Count the lines below that contain the string "Violin". Reply with the number alone.
━━━━━━━━━━
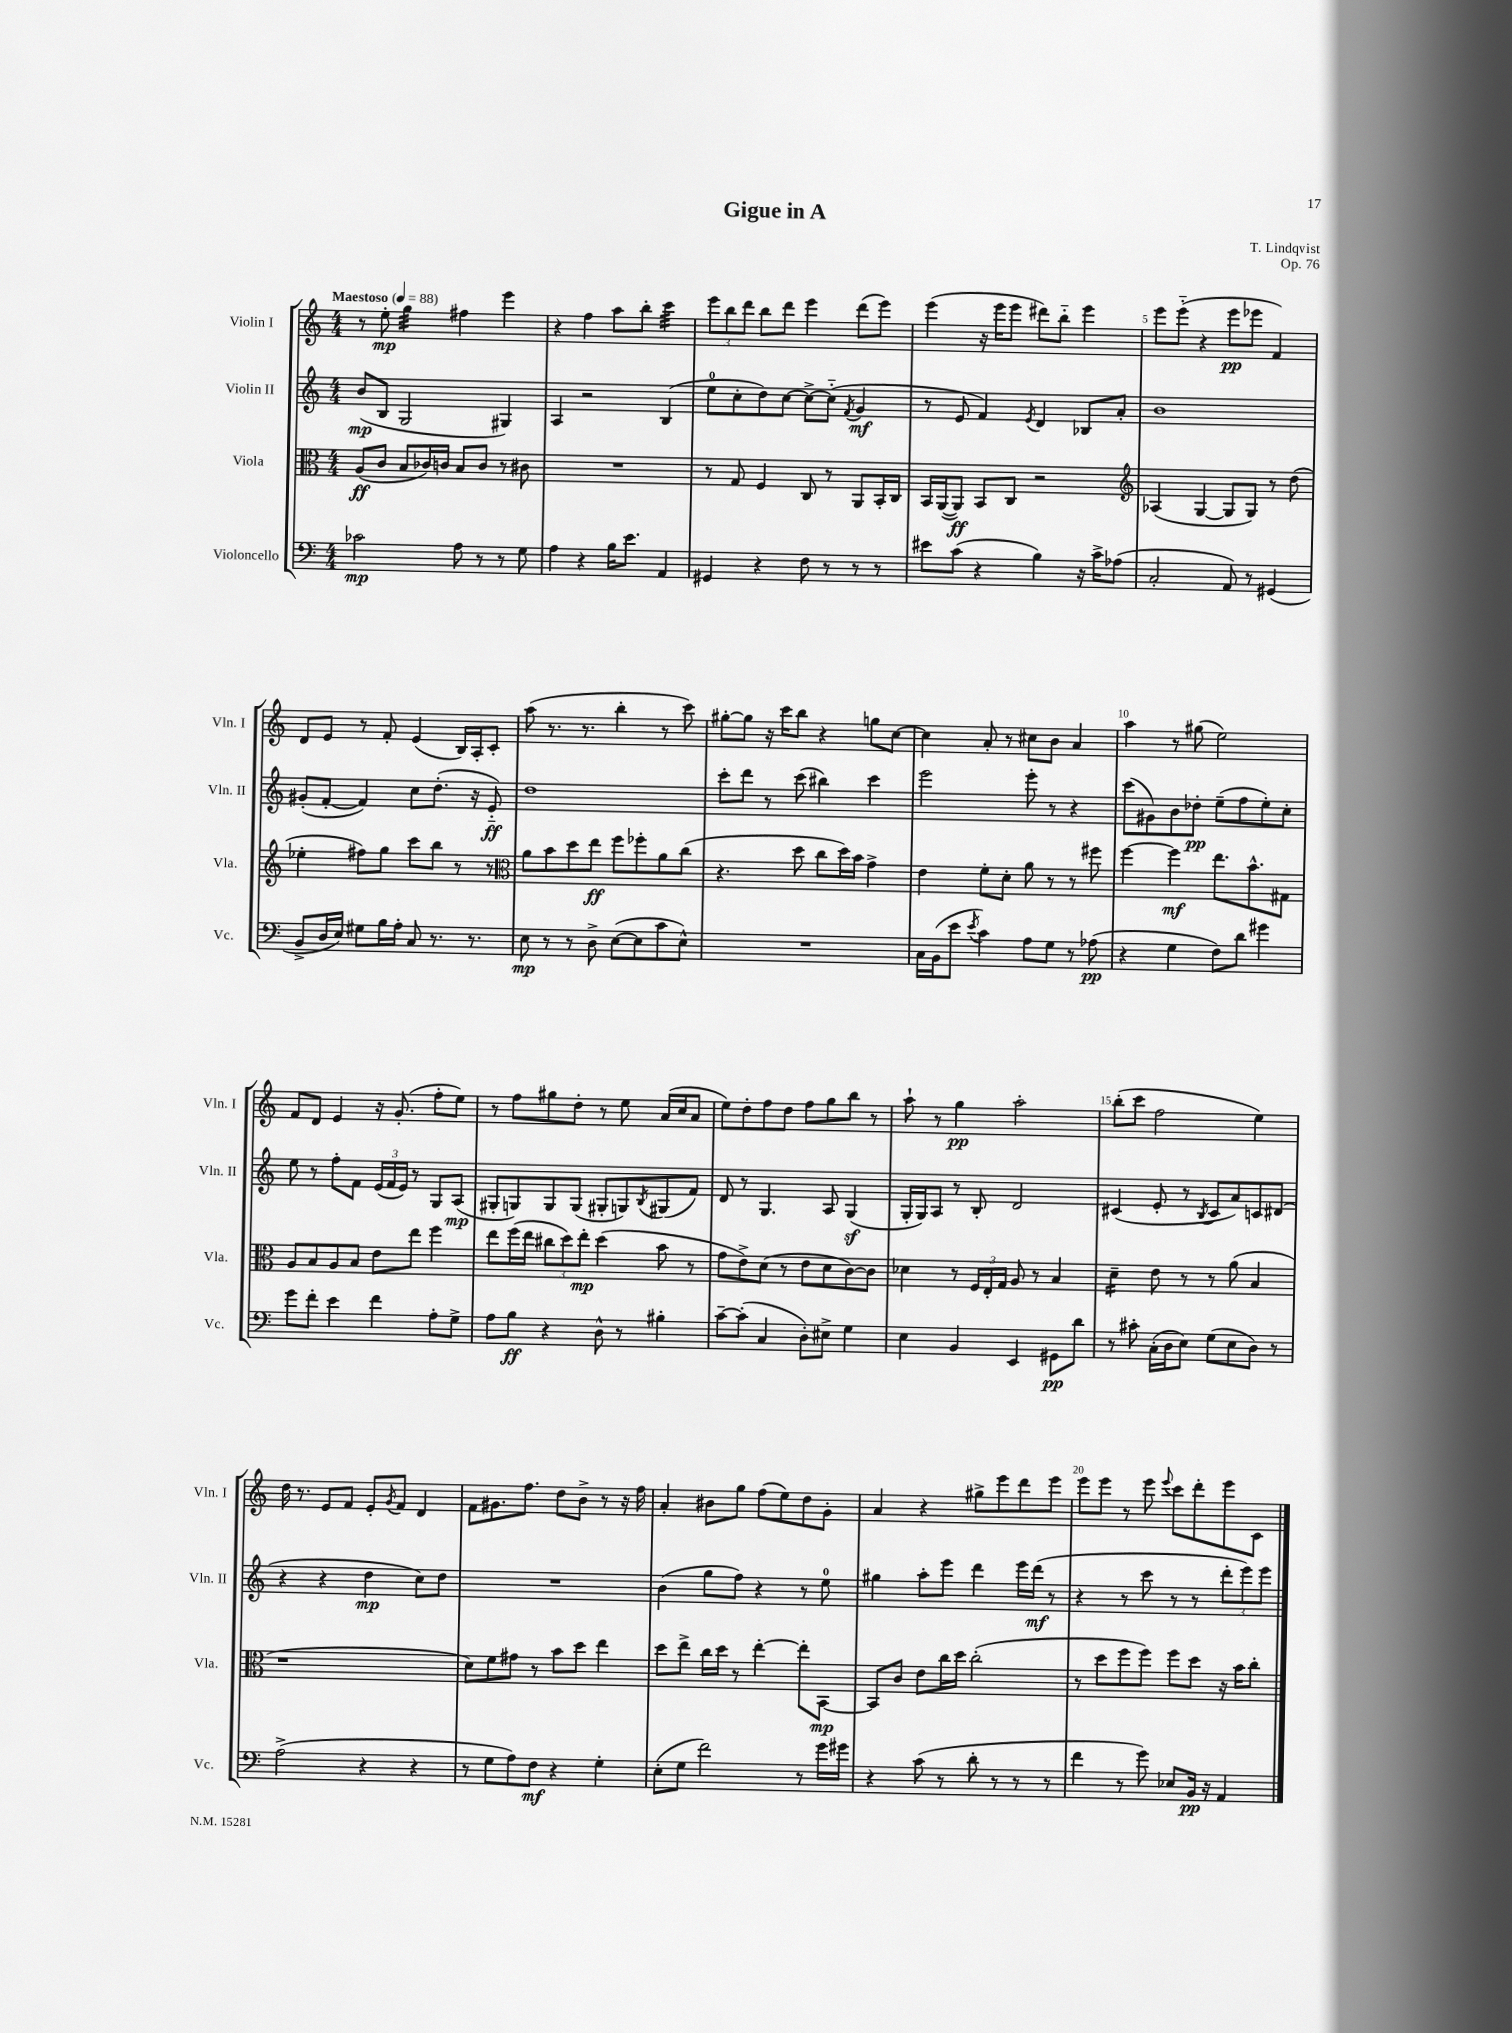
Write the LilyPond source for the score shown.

\header { title = "Gigue in A" composer = "T. Lindqvist" opus = "Op. 76" }
<<
\new StaffGroup <<
\new Staff = "s0" \with { instrumentName = "Violin I" shortInstrumentName = "Vln. I" } {
    \clef treble \key c \major \numericTimeSignature \time 4/4 \tempo "Maestoso" 4 = 88
    r8 e''8-.\mp g''4:32 fis''4 e'''4 |
    r4 f''4 a''8 b''8-. c'''4:32 |
    \tuplet 3/2 { e'''8 b''8 d'''8 } b''8 d'''8 e'''4 d'''8( e'''8) |
    e'''4( r16 e'''16 e'''8 dis'''8) b''8-_ e'''4 |
    e'''8 e'''8-_( r4 e'''8\pp ees'''8 f'4) |
    d'8 e'8 r8 f'8-. e'4( b16) a16-. c'8-. |
    a''8( r8. r8. b''4-. r8 c'''8) |
    gis''8~-. gis''8 r16 c'''16 b''8 r4 g''8 c''8~ |
    c''4 a'8-. r8 cis''8 b'8 a'4 |
    a''4 r8 gis''8( e''2) |
    f'8 d'8 e'4 r16 g'8.-.( f''8-. e''8) |
    r8 f''8 gis''8 d''8-. r8 e''8 a'16( c''16 a'8 |
    e''8) d''8-. f''8 d''8 f''8 g''8 b''8 r8 |
    a''8-! r8 g''4\pp a''2-. |
    b''8-.( c'''8 f''2 e''4) |
    d''16 r8. e'8 f'8 e'8-. \acciaccatura { g'8 } f'8 d'4 |
    f'8 gis'8. f''8. d''8 b'8-> r8 r16 f''16 |
    a'4-. bis'8 g''8 f''8( e''8) d''8 g'8-. |
    a'4 r4 gis''8-> e'''8 d'''8 e'''8 |
    e'''8 e'''8 r8 e'''8 \appoggiatura { e'''8 } c'''8 d'''8-. e'''8 c'8 \bar "|." |
}
\new Staff = "s1" \with { instrumentName = "Violin II" shortInstrumentName = "Vln. II" } {
    \clef treble \key c \major \numericTimeSignature \time 4/4
    b'8\mp( b8 g2 gis4) |
    a4 r2 b4( |
    e''8-0 c''8-. d''8) c''8~ c''8~-> c''8-_( \acciaccatura { f'8 } g'4\mf |
    r8 e'8 f'4) \acciaccatura { e'8 } d'4 bes8 a'8-. |
    b'1 |
    gis'8-.( f'8~-. f'4) c''8 d''8.-.( r16 e'8-_\ff) |
    d''1 |
    c'''8-. d'''8 r8 c'''8( bis''4) c'''4 |
    e'''2 e'''8-. r8 r4 |
    c'''8( gis'8) b'8 des''8-.\pp e''8--( f''8 e''8-.) c''8-. |
    e''8 r8 f''8-. f'8 \tuplet 3/2 { e'16( f'16 e'16) } r8 g8 a8\mp( |
    gis8-. g8) g8 g8( gis8-. g8) \acciaccatura { b8 } gis8( f'8) |
    d'8 r8 g4. a8 g4\sf( |
    g16-. g16) a8 r8 b8-. d'2 |
    cis'4( e'8-. r8 \acciaccatura { b8 } cis'8 a'8) c'8 dis'8( |
    r4 r4 d''4\mp c''8) d''8 |
    R1 |
    b'4( g''8 f''8) r4 r8 e''8-0 |
    gis''4 a''8-. e'''8 d'''4 e'''16 d'''16\mf( r8 |
    r4 r8 c'''8 r8 r8 \tuplet 3/2 { d'''8-. e'''8) e'''8 } \bar "|." |
}
\new Staff = "s2" \with { instrumentName = "Viola" shortInstrumentName = "Vla." } {
    \clef alto \key c \major \numericTimeSignature \time 4/4
    a8\ff( c'8 b8 ces'16) c'16 b8 c'8 r8 cis'8 |
    R1 |
    r8 g8 f4 c8 r8 a,8 b,16-. c16 |
    b,16 a,16~( a,8\ff) b,8 c8 r2 |
    \clef treble aes4( g4~ g8 g8) r8 d''8( |
    ees''4-. fis''8) g''8 c'''8 b''8 r8 r8 |
    \clef alto a'8 b'8 d''8 e''8\ff f''8 fes''8-. a'8 c''8( |
    r4. d''8 c''8 d''16) b'16 g'4-> |
    e'4 f'8-. d'8-. a'8 r8 r8 fis''8 |
    f''4~ f''4\mf e''8. b'8.-^ gis8 |
    a8 b8 a8 b8 e'8 e''8 f''4 |
    e''8 f''16( e''16 \tuplet 3/2 { cis''8 d''8) e''8-.\mp } d''4( b'8 r8 |
    g'8 e'8->) d'8( r8 e'8 d'8 c'8~) c'8 |
    des'4 r8 \tuplet 3/2 { f16 e16-. g16 } a8 r8 b4 |
    d'4:16-- e'8 r8 r8 a'8( b4 |
    r1 |
    d'8) f'8 gis'8 r8 b'8 d''8 e''4 |
    d''8 e''8-> c''16 d''16 r8 e''4~-. e''8-. b,8~\mp |
    b,8 c'8 e'8 c''16 d''16 c''2-.( |
    r8 d''8 f''8 f''8) f''8 d''8 r16 b'16 c''8-. \bar "|." |
}
\new Staff = "s3" \with { instrumentName = "Violoncello" shortInstrumentName = "Vc." } {
    \clef bass \key c \major \numericTimeSignature \time 4/4
    ces'2\mp a8 r8 r8 g8 |
    a4 r4 b16 e'8. a,4 |
    gis,4 r4 f8 r8 r8 r8 |
    eis'8 c'8( r4 b4) r16 c'16-> aes8( |
    c2-. a,8) r8 gis,4( |
    b,8-> d16 e16) gis8 b16 a16-. c8 r8. r8. |
    e8\mp r8 r8 d8-> e8~( e8 c'8 e8-^) |
    R1 |
    c16 b,16( e'8 \acciaccatura { e'8 } c'4) a8 g8 r8 aes8\pp( |
    r4 g4 f8) d'8 gis'4 |
    g'8 f'8-. e'4 f'4 a8-. g8-> |
    a8 b8\ff r4 d8-^ r8 bis4-. |
    c'8~-- c'8-.( c4 d8-.) eis8-> g4 |
    e4 b,4 e,4 gis,8\pp d'8 |
    r8 cis'8-. c16-.( d16 e8) g8( e8 d8) r8 |
    a2->( r4 r4 |
    r8 g8 a8) f8\mf r4 g4-. |
    e8-.( g8 f'2) r8 g'16 gis'16 |
    r4 c'8( r8 d'8-. r8 r8 r8 |
    f'4 r8 g'8) ees8 b,16\pp r16 a,4 \bar "|." |
}
>>
>>
\layout { \context { \Score \override BarNumber.break-visibility = ##(#f #t #t) barNumberVisibility = #(every-nth-bar-number-visible 5) } }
━━━━━━━━━━
## REPLY
2